- **Task instructions**
Return each of the entries below precisely, with no pictures in the result.

Data extracted from a collection

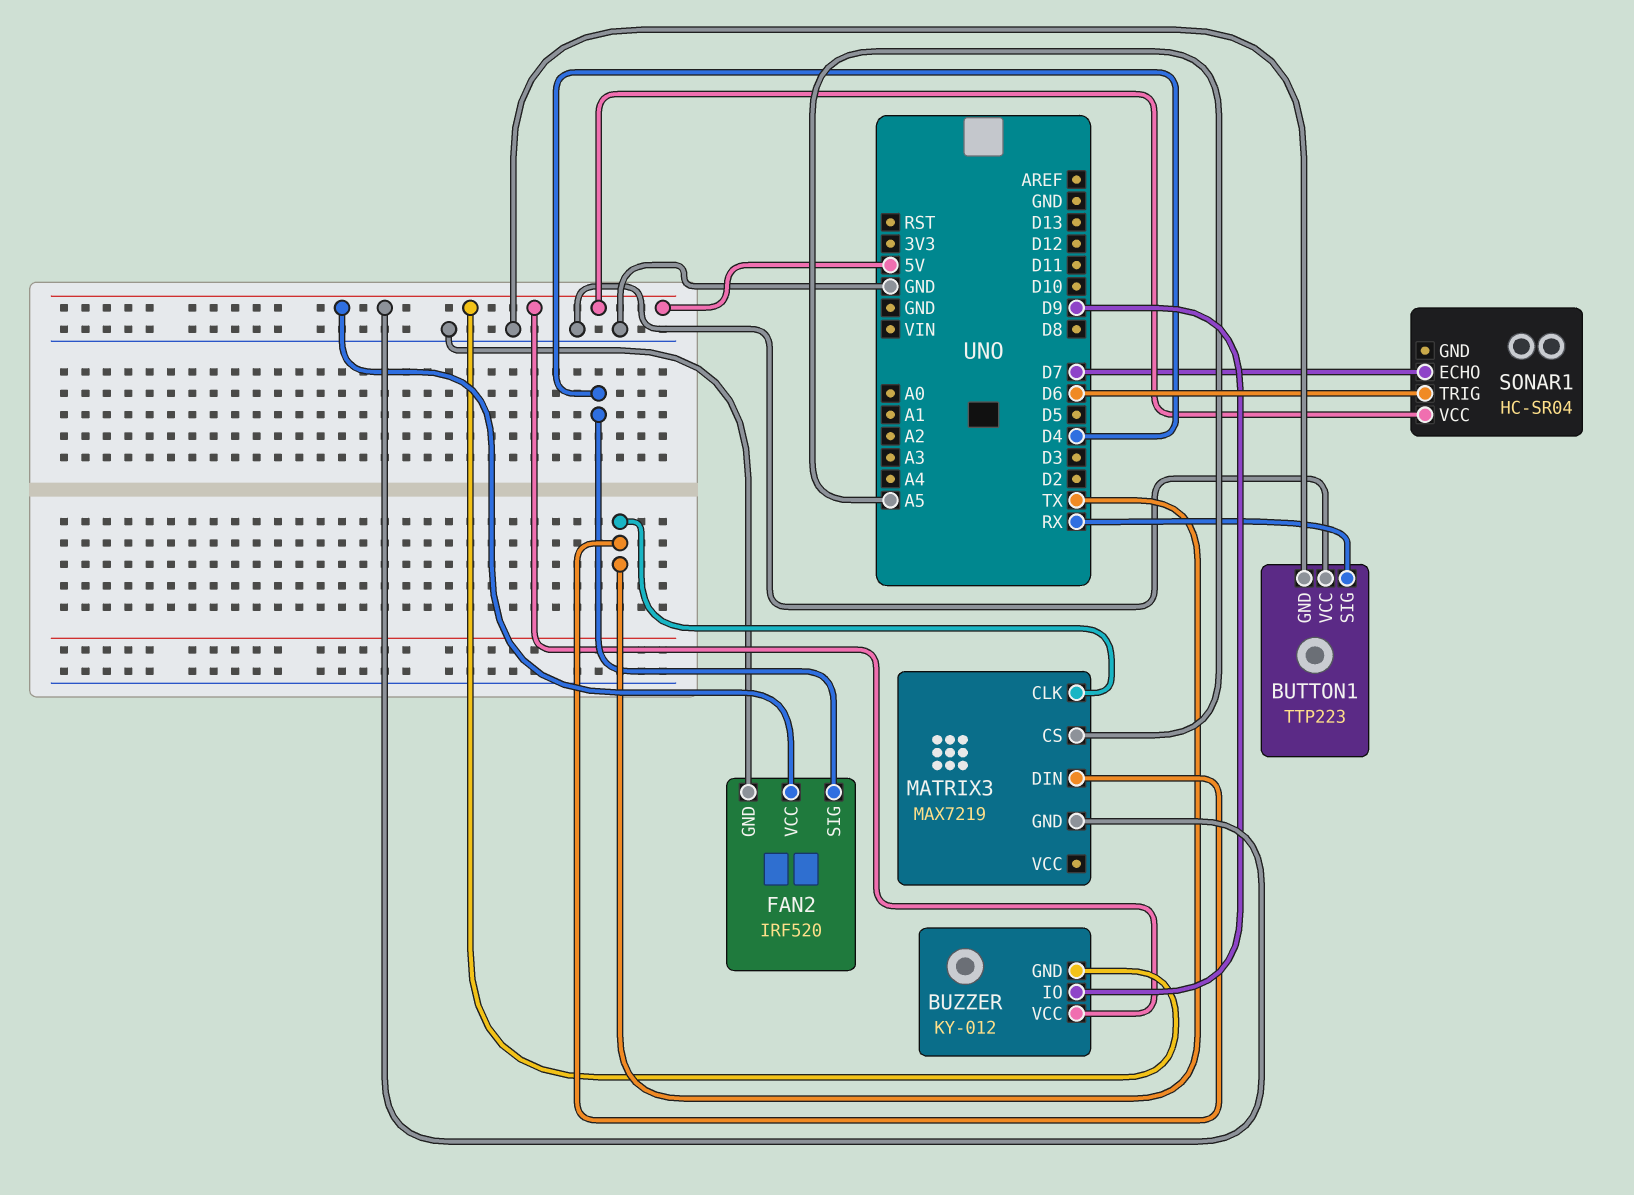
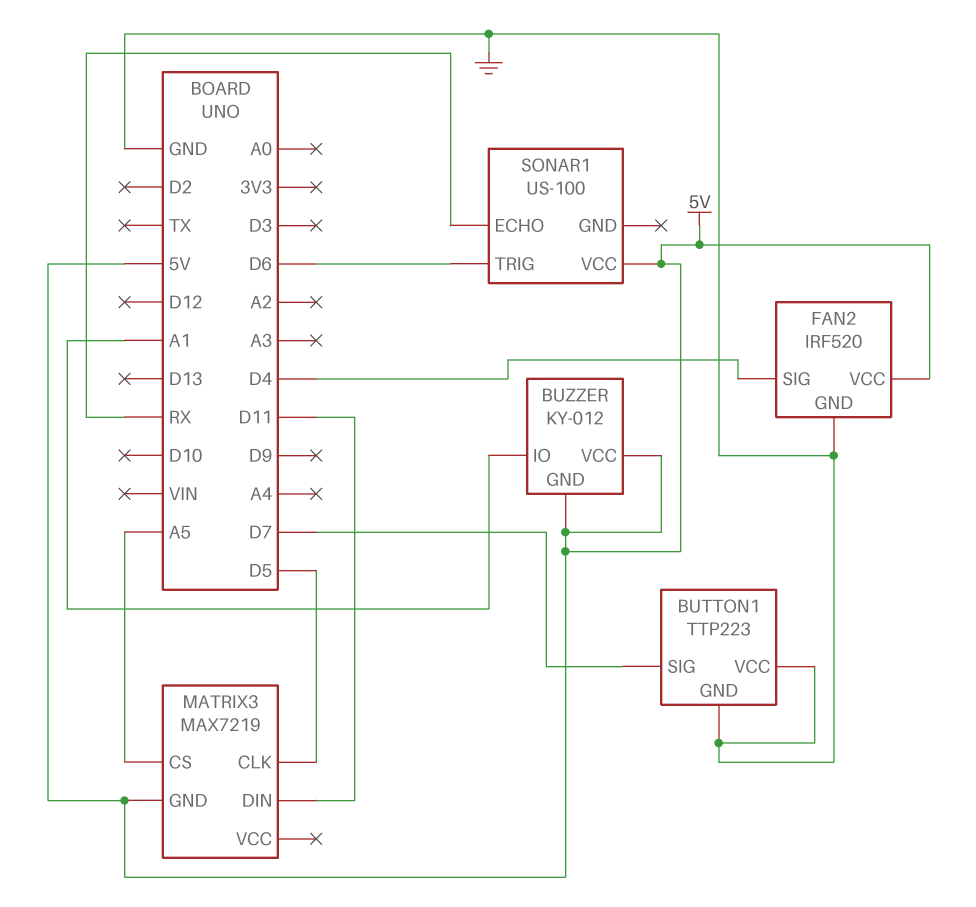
BUTTON1 pin SIG: RX -> D7
BUZZER pin IO: D9 -> A1
MATRIX3 pin CLK: TX -> D5
MATRIX3 pin DIN: TX -> D11
SONAR1: HC-SR04 -> US-100
SONAR1 pin ECHO: D7 -> RX

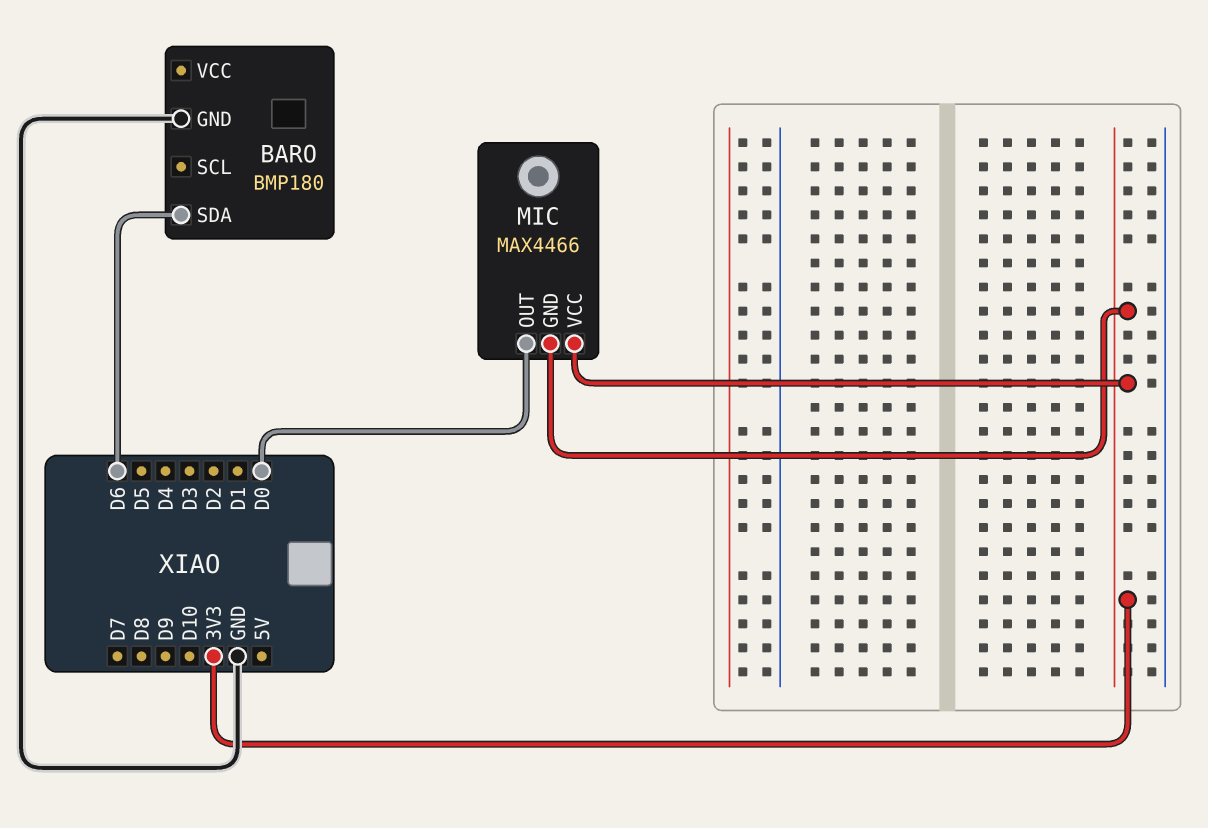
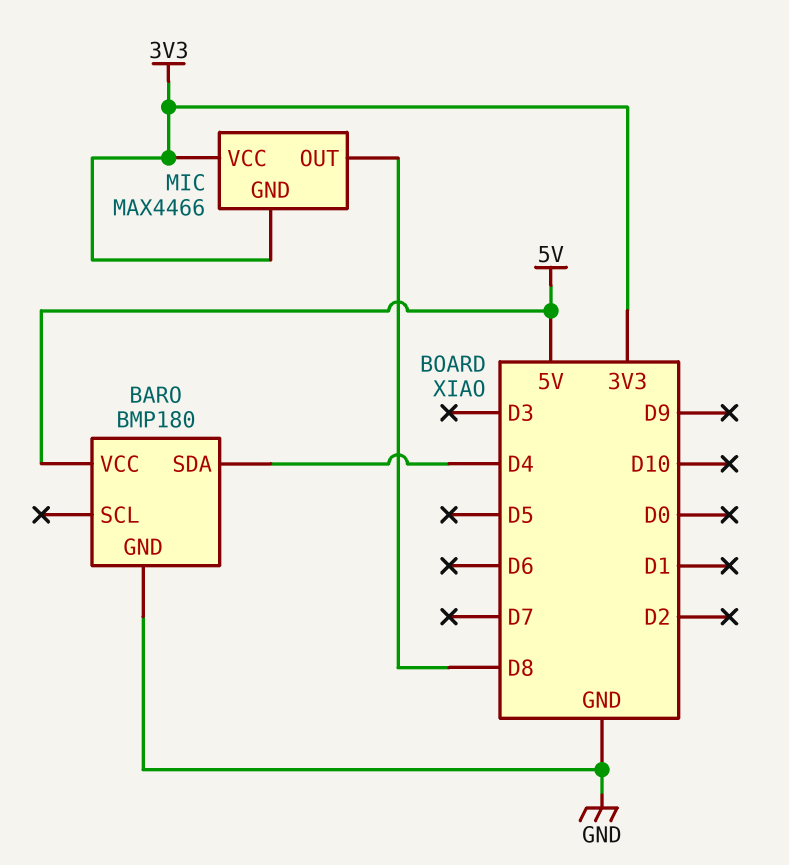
BARO pin SDA: D6 -> D4
BARO pin VCC: none -> 5V
MIC pin OUT: D0 -> D8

- **Result of this task**
BUTTON1 pin SIG: RX -> D7
BUZZER pin IO: D9 -> A1
MATRIX3 pin CLK: TX -> D5
MATRIX3 pin DIN: TX -> D11
SONAR1: HC-SR04 -> US-100
SONAR1 pin ECHO: D7 -> RX

BARO pin SDA: D6 -> D4
BARO pin VCC: none -> 5V
MIC pin OUT: D0 -> D8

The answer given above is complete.